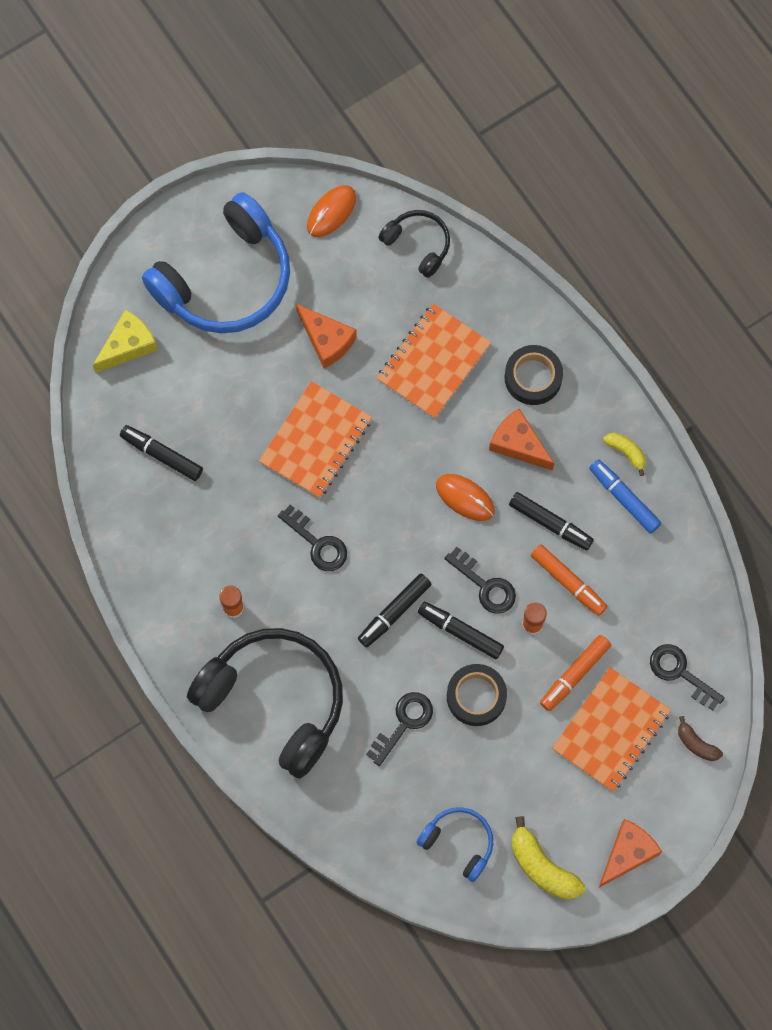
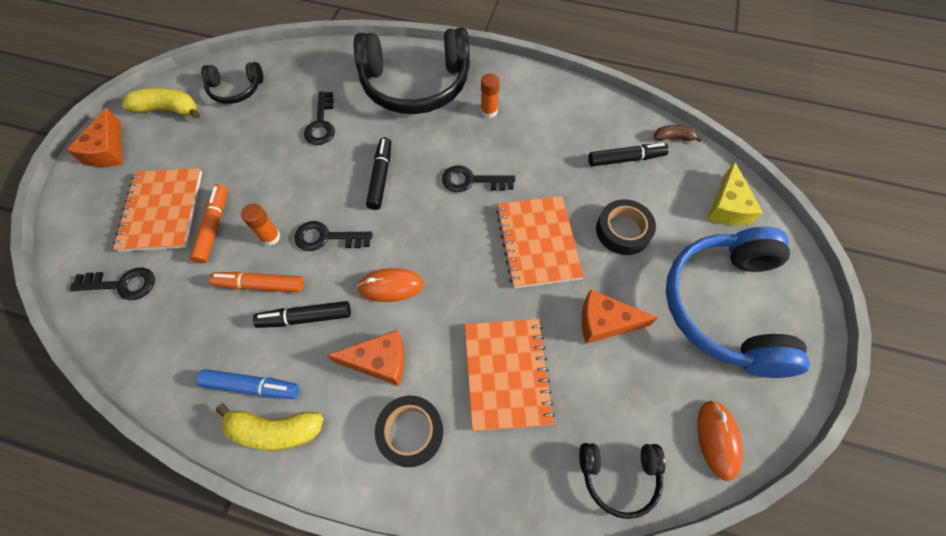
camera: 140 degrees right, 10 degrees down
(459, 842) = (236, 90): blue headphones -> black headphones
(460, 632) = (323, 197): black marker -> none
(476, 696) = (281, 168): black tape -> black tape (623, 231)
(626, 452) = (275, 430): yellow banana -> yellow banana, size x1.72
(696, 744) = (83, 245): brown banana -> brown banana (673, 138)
^^^^^^^^^^^^^^^^
(What you are asked to do): What should come out is the exact run of lines from the one holding "(626, 452) = (275, 430): yellow" through the end of the records above, and nothing besides.

(Expected answer):
(626, 452) = (275, 430): yellow banana -> yellow banana, size x1.72
(696, 744) = (83, 245): brown banana -> brown banana (673, 138)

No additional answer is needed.